* **What the task asks**:
Find each line in the records below that contains the string "kern", treating uppercase and lowercase as different, and copy those lines out.

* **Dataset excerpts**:
========

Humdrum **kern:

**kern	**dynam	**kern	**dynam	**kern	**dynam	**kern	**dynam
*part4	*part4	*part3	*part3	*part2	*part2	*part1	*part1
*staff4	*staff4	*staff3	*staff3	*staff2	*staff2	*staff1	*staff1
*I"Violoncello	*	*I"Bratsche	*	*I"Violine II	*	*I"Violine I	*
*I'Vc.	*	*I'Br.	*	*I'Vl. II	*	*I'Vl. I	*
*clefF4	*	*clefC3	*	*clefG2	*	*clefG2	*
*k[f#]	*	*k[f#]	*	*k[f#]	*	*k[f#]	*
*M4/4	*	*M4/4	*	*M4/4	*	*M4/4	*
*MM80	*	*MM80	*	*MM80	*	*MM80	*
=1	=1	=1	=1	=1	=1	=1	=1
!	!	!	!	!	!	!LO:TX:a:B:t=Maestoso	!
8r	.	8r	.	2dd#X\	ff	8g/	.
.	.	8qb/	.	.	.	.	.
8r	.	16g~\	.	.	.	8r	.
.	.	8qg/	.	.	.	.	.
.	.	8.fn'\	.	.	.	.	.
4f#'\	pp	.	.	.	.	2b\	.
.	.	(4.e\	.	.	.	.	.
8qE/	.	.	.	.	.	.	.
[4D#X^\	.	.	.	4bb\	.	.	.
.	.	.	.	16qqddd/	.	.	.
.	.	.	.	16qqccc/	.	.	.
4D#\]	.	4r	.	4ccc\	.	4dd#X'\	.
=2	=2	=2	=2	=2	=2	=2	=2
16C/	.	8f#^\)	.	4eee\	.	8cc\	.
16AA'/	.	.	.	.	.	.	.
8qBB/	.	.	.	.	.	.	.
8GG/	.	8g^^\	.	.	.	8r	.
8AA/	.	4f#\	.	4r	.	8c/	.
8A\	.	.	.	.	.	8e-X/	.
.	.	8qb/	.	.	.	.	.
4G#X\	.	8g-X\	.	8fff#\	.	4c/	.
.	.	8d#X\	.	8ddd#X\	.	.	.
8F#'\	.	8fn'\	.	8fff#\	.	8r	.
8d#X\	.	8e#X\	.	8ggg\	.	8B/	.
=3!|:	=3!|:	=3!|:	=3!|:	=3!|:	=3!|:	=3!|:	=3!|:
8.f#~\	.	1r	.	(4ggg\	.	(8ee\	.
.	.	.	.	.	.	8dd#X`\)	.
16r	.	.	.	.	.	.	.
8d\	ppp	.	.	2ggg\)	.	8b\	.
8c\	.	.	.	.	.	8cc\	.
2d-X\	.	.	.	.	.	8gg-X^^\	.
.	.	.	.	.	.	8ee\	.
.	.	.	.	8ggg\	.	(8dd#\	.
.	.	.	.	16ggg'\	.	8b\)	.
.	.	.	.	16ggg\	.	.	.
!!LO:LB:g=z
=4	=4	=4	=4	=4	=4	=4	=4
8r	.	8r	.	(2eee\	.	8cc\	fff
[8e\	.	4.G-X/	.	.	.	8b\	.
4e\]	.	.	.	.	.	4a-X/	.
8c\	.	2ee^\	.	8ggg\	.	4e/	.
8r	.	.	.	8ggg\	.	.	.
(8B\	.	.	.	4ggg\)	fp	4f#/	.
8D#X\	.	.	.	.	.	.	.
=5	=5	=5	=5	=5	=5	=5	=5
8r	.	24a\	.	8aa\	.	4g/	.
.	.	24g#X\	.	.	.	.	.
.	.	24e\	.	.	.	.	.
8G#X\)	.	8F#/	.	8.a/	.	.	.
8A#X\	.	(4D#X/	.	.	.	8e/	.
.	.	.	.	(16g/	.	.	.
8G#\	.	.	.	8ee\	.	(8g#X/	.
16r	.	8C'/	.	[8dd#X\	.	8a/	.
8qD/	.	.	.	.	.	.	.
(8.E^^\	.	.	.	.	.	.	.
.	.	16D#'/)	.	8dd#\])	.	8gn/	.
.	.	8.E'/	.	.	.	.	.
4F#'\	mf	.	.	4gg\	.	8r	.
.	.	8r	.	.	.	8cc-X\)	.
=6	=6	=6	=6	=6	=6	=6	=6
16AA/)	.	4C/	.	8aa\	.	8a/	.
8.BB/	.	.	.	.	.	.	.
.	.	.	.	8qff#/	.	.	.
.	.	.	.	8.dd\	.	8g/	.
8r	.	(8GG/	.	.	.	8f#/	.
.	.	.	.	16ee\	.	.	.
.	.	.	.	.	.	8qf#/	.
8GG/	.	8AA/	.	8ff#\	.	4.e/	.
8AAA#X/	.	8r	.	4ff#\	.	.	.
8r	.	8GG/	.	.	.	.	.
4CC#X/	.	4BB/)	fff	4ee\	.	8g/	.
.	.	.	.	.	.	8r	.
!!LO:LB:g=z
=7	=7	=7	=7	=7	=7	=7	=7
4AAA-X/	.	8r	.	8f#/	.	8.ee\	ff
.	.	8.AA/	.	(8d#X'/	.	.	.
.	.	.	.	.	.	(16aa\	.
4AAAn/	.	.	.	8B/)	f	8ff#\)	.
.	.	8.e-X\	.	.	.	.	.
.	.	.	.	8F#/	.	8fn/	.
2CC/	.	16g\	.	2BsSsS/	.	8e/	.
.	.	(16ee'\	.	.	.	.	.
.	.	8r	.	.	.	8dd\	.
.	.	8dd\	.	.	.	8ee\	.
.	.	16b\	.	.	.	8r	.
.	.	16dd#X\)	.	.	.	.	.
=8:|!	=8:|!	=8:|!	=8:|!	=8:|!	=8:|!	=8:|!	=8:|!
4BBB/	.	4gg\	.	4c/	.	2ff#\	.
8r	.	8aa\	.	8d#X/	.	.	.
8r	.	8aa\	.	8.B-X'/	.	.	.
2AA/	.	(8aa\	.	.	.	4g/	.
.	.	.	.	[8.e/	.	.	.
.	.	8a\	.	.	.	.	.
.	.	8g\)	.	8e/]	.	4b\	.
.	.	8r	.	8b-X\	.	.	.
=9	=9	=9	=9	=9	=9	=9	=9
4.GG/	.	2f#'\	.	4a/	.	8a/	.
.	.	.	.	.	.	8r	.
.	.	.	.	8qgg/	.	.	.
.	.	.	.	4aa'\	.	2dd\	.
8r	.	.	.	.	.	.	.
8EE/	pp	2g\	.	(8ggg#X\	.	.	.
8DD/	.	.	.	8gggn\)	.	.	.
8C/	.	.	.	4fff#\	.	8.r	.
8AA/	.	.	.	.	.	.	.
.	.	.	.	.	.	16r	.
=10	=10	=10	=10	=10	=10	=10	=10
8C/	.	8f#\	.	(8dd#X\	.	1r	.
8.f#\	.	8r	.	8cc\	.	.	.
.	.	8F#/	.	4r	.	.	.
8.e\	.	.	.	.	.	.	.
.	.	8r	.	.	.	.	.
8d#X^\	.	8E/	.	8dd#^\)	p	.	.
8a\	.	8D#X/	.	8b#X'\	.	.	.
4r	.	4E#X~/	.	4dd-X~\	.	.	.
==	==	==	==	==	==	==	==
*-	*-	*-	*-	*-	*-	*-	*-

========

* **Answer for the task**:
Humdrum **kern:
**kern	**dynam	**kern	**dynam	**kern	**dynam	**kern	**dynam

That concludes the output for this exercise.